* Records provided:
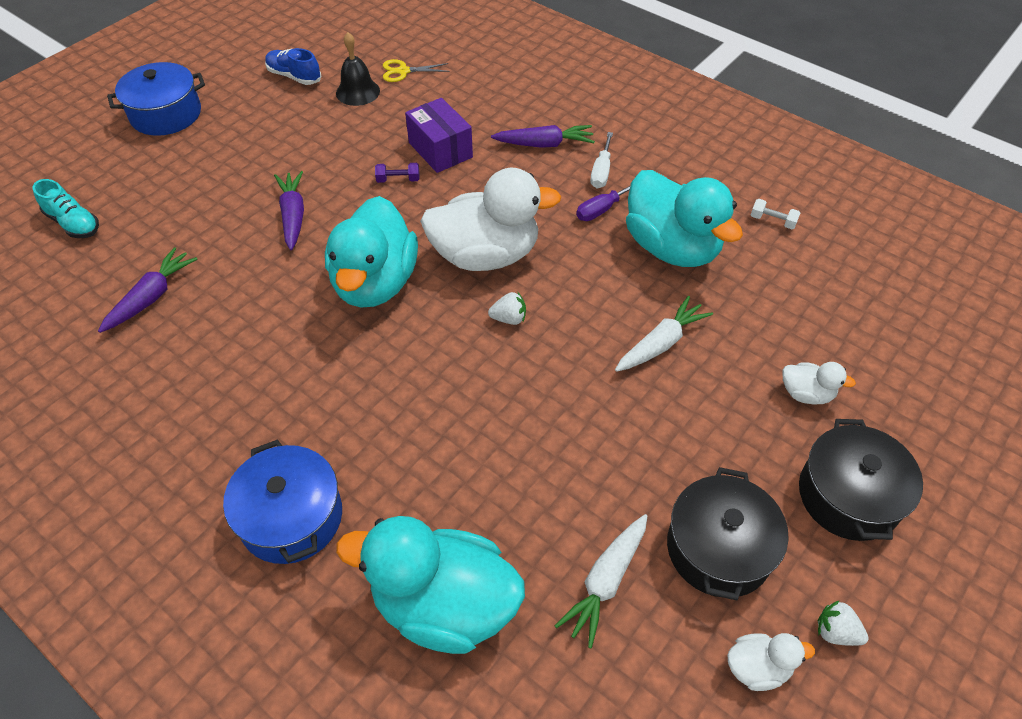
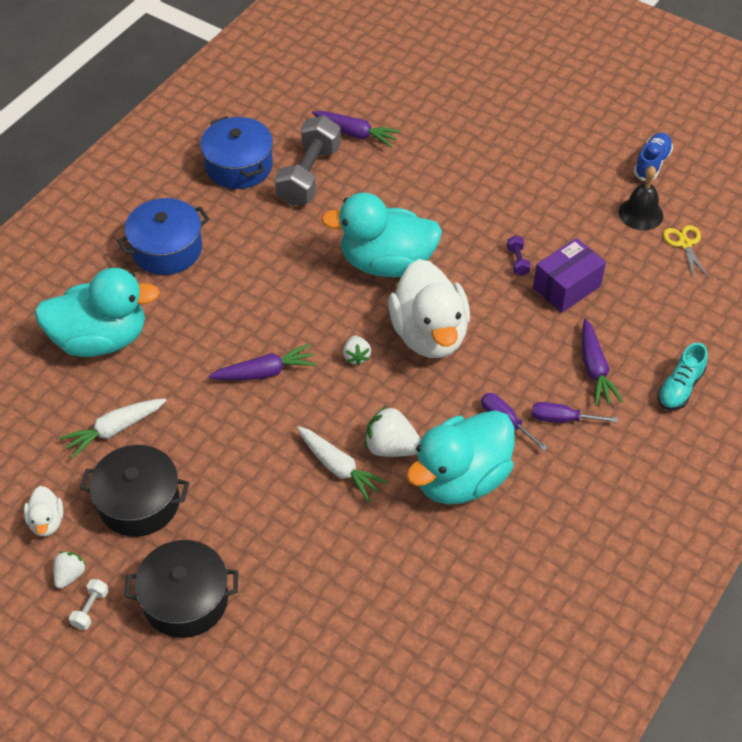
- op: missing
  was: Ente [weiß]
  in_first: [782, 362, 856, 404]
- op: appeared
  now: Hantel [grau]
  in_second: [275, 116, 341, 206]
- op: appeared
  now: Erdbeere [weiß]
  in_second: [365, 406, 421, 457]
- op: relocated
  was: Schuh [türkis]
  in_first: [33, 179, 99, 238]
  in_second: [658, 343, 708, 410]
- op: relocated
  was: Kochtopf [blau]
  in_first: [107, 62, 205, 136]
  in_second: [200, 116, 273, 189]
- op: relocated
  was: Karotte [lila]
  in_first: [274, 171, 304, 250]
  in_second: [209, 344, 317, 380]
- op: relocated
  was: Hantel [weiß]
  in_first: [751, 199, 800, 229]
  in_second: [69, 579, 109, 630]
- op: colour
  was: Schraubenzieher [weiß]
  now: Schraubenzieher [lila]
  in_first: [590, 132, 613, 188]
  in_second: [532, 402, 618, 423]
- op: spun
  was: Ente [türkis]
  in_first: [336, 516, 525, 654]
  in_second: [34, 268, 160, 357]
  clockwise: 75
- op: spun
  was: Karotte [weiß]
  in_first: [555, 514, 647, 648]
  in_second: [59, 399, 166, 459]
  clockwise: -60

* Work instruction: From the line holding "in_first: [782, 362, 856, 404]" down to the final line above, copy each line exactly, and leave out everything before it.

* Task answer:
  in_first: [782, 362, 856, 404]
- op: appeared
  now: Hantel [grau]
  in_second: [275, 116, 341, 206]
- op: appeared
  now: Erdbeere [weiß]
  in_second: [365, 406, 421, 457]
- op: relocated
  was: Schuh [türkis]
  in_first: [33, 179, 99, 238]
  in_second: [658, 343, 708, 410]
- op: relocated
  was: Kochtopf [blau]
  in_first: [107, 62, 205, 136]
  in_second: [200, 116, 273, 189]
- op: relocated
  was: Karotte [lila]
  in_first: [274, 171, 304, 250]
  in_second: [209, 344, 317, 380]
- op: relocated
  was: Hantel [weiß]
  in_first: [751, 199, 800, 229]
  in_second: [69, 579, 109, 630]
- op: colour
  was: Schraubenzieher [weiß]
  now: Schraubenzieher [lila]
  in_first: [590, 132, 613, 188]
  in_second: [532, 402, 618, 423]
- op: spun
  was: Ente [türkis]
  in_first: [336, 516, 525, 654]
  in_second: [34, 268, 160, 357]
  clockwise: 75
- op: spun
  was: Karotte [weiß]
  in_first: [555, 514, 647, 648]
  in_second: [59, 399, 166, 459]
  clockwise: -60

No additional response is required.